» TASK STATEMENT
Look below for the line holding "orange rectangle: (104, 62)" and the line holding "black square: (130, 93) -> (93, 96), moved". Repeat those two and everything between, exactly.

» GIVEN DATA
++++
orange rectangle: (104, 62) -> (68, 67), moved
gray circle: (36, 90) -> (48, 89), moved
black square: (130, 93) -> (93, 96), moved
++++
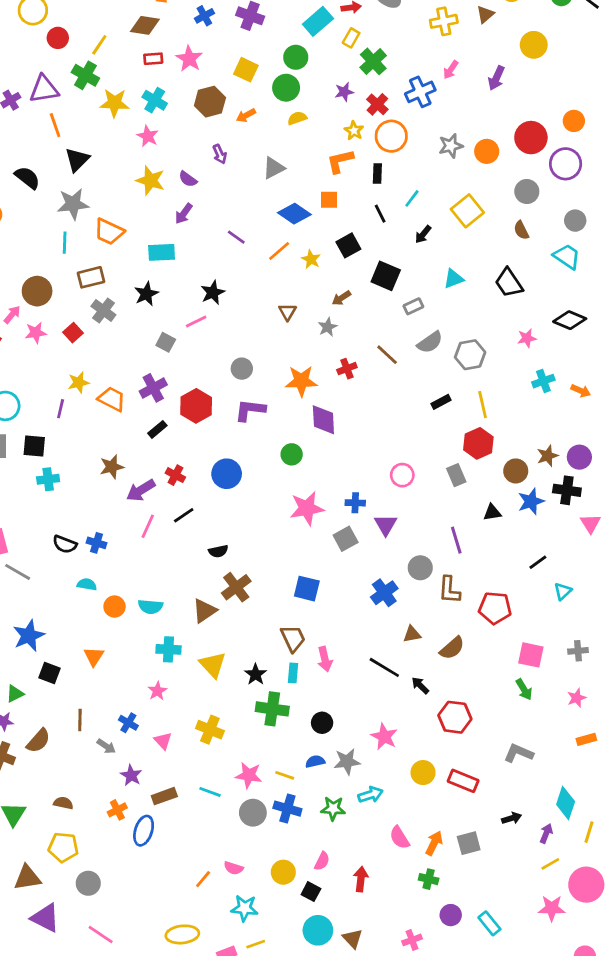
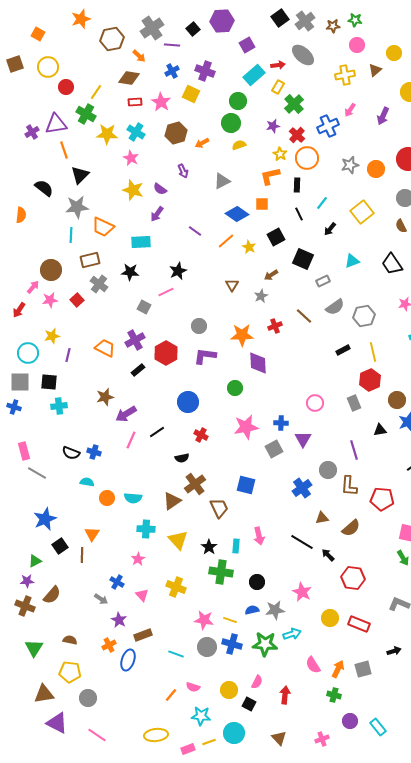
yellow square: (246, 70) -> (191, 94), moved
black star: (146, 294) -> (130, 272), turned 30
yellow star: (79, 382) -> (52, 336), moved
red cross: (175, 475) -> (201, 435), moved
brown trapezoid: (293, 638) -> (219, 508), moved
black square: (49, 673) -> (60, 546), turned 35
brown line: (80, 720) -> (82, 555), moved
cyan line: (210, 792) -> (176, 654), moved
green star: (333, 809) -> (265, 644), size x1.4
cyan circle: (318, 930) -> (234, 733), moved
++++
» EXERCISE RESULT
orange rectangle: (104, 62) -> (68, 67), moved
gray circle: (36, 90) -> (48, 89), moved
black square: (130, 93) -> (93, 96), moved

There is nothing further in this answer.